**TO-DO ITEM:**
Looking at the listing below, retype exactly the lines starting at the one containing "camera: 65 degrees right, 5 degrees down" and ending at the one containing "(449, 447) = (184, 384): turquoise", both included, and nothing else.
╭─ INPUT FOR THIS TASK
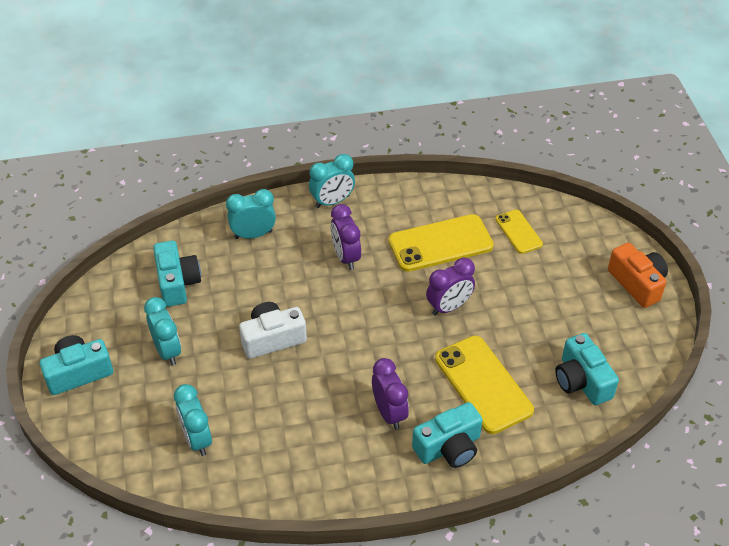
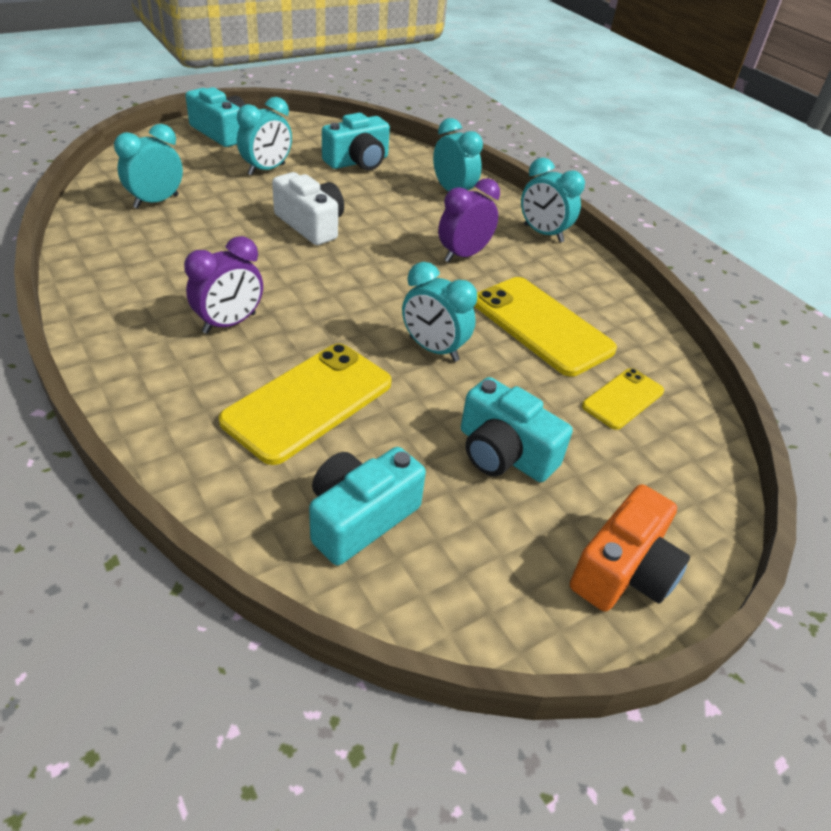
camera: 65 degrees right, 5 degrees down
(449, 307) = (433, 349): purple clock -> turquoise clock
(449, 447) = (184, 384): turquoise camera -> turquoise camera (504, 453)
╰─
╭─ INPUT FOR THIS TASK
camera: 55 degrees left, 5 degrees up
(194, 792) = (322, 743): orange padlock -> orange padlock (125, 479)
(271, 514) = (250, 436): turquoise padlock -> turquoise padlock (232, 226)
╰─
**SOLUTION BELOW:**
camera: 65 degrees right, 5 degrees down
(449, 307) = (433, 349): purple clock -> turquoise clock
(449, 447) = (184, 384): turquoise camera -> turquoise camera (504, 453)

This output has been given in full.